Dataset entries:
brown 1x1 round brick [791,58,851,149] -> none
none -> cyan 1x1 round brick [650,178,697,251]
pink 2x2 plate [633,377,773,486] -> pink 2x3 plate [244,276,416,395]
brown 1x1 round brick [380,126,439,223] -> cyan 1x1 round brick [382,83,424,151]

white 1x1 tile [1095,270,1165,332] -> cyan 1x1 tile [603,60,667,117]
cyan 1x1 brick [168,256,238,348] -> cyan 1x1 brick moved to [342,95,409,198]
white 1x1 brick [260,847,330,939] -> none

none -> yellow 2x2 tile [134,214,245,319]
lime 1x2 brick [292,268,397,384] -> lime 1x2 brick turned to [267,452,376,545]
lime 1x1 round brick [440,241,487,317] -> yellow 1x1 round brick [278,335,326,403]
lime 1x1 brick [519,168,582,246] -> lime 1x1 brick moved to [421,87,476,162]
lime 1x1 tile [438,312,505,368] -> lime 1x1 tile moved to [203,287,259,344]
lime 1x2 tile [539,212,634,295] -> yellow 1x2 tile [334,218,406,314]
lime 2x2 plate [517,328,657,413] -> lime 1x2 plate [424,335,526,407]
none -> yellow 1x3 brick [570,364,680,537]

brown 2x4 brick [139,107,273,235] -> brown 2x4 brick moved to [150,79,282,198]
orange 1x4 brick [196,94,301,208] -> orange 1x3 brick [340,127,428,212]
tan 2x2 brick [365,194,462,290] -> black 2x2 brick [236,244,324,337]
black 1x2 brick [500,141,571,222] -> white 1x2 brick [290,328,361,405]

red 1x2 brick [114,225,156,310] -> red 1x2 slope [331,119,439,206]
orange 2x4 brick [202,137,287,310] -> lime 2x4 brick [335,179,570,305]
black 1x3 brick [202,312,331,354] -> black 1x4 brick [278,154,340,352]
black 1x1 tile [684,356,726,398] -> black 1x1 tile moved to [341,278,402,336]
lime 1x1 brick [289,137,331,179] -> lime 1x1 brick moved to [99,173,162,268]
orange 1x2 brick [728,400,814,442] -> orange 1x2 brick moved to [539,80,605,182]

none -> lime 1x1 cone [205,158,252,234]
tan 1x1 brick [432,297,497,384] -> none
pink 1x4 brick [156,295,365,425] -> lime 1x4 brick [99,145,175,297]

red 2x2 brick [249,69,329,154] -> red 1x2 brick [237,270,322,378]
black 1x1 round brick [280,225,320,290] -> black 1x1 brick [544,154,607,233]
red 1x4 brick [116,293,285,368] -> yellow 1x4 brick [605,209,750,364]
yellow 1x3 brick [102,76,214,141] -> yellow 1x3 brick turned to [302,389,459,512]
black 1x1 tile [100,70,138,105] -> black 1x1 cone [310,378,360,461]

EXERCISE BRIEF
Each record should come back exactly as written.

ANSWER FOR THE TASK
brown 1x1 round brick [791,58,851,149] -> none
none -> cyan 1x1 round brick [650,178,697,251]
pink 2x2 plate [633,377,773,486] -> pink 2x3 plate [244,276,416,395]
brown 1x1 round brick [380,126,439,223] -> cyan 1x1 round brick [382,83,424,151]

white 1x1 tile [1095,270,1165,332] -> cyan 1x1 tile [603,60,667,117]
cyan 1x1 brick [168,256,238,348] -> cyan 1x1 brick moved to [342,95,409,198]
white 1x1 brick [260,847,330,939] -> none

none -> yellow 2x2 tile [134,214,245,319]
lime 1x2 brick [292,268,397,384] -> lime 1x2 brick turned to [267,452,376,545]
lime 1x1 round brick [440,241,487,317] -> yellow 1x1 round brick [278,335,326,403]
lime 1x1 brick [519,168,582,246] -> lime 1x1 brick moved to [421,87,476,162]
lime 1x1 tile [438,312,505,368] -> lime 1x1 tile moved to [203,287,259,344]
lime 1x2 tile [539,212,634,295] -> yellow 1x2 tile [334,218,406,314]
lime 2x2 plate [517,328,657,413] -> lime 1x2 plate [424,335,526,407]
none -> yellow 1x3 brick [570,364,680,537]

brown 2x4 brick [139,107,273,235] -> brown 2x4 brick moved to [150,79,282,198]
orange 1x4 brick [196,94,301,208] -> orange 1x3 brick [340,127,428,212]
tan 2x2 brick [365,194,462,290] -> black 2x2 brick [236,244,324,337]
black 1x2 brick [500,141,571,222] -> white 1x2 brick [290,328,361,405]

red 1x2 brick [114,225,156,310] -> red 1x2 slope [331,119,439,206]
orange 2x4 brick [202,137,287,310] -> lime 2x4 brick [335,179,570,305]
black 1x3 brick [202,312,331,354] -> black 1x4 brick [278,154,340,352]
black 1x1 tile [684,356,726,398] -> black 1x1 tile moved to [341,278,402,336]
lime 1x1 brick [289,137,331,179] -> lime 1x1 brick moved to [99,173,162,268]
orange 1x2 brick [728,400,814,442] -> orange 1x2 brick moved to [539,80,605,182]

none -> lime 1x1 cone [205,158,252,234]
tan 1x1 brick [432,297,497,384] -> none
pink 1x4 brick [156,295,365,425] -> lime 1x4 brick [99,145,175,297]

red 2x2 brick [249,69,329,154] -> red 1x2 brick [237,270,322,378]
black 1x1 round brick [280,225,320,290] -> black 1x1 brick [544,154,607,233]
red 1x4 brick [116,293,285,368] -> yellow 1x4 brick [605,209,750,364]
yellow 1x3 brick [102,76,214,141] -> yellow 1x3 brick turned to [302,389,459,512]
black 1x1 tile [100,70,138,105] -> black 1x1 cone [310,378,360,461]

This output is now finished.